## Try it:
Each line below should be set down again unchanged.

[Records from a dataset]
###

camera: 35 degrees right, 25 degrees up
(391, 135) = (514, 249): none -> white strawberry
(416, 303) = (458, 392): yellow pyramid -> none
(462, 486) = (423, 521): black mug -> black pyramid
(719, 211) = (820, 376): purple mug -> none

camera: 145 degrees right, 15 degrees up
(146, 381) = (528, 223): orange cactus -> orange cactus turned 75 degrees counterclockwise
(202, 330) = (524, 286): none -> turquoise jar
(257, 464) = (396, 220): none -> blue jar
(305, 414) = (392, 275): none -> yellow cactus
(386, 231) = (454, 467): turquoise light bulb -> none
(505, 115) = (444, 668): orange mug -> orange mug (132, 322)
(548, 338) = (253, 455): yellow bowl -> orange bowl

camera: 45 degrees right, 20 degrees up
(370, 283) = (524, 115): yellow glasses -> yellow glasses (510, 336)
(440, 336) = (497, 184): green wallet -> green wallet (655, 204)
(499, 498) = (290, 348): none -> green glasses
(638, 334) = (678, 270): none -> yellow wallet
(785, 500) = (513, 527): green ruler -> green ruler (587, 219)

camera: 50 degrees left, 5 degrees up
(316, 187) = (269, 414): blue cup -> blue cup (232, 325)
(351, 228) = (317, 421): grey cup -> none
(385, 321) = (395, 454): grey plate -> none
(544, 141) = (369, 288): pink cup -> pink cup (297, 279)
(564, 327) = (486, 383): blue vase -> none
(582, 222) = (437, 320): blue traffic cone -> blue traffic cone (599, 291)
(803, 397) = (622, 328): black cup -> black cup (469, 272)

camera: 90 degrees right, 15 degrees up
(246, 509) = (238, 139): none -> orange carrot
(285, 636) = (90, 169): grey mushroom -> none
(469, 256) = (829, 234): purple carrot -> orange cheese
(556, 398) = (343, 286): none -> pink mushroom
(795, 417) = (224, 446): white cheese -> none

###

## Solution to the exercise:
camera: 35 degrees right, 25 degrees up
(391, 135) = (514, 249): none -> white strawberry
(416, 303) = (458, 392): yellow pyramid -> none
(462, 486) = (423, 521): black mug -> black pyramid
(719, 211) = (820, 376): purple mug -> none

camera: 145 degrees right, 15 degrees up
(146, 381) = (528, 223): orange cactus -> orange cactus turned 75 degrees counterclockwise
(202, 330) = (524, 286): none -> turquoise jar
(257, 464) = (396, 220): none -> blue jar
(305, 414) = (392, 275): none -> yellow cactus
(386, 231) = (454, 467): turquoise light bulb -> none
(505, 115) = (444, 668): orange mug -> orange mug (132, 322)
(548, 338) = (253, 455): yellow bowl -> orange bowl

camera: 45 degrees right, 20 degrees up
(370, 283) = (524, 115): yellow glasses -> yellow glasses (510, 336)
(440, 336) = (497, 184): green wallet -> green wallet (655, 204)
(499, 498) = (290, 348): none -> green glasses
(638, 334) = (678, 270): none -> yellow wallet
(785, 500) = (513, 527): green ruler -> green ruler (587, 219)

camera: 50 degrees left, 5 degrees up
(316, 187) = (269, 414): blue cup -> blue cup (232, 325)
(351, 228) = (317, 421): grey cup -> none
(385, 321) = (395, 454): grey plate -> none
(544, 141) = (369, 288): pink cup -> pink cup (297, 279)
(564, 327) = (486, 383): blue vase -> none
(582, 222) = (437, 320): blue traffic cone -> blue traffic cone (599, 291)
(803, 397) = (622, 328): black cup -> black cup (469, 272)

camera: 90 degrees right, 15 degrees up
(246, 509) = (238, 139): none -> orange carrot
(285, 636) = (90, 169): grey mushroom -> none
(469, 256) = (829, 234): purple carrot -> orange cheese
(556, 398) = (343, 286): none -> pink mushroom
(795, 417) = (224, 446): white cheese -> none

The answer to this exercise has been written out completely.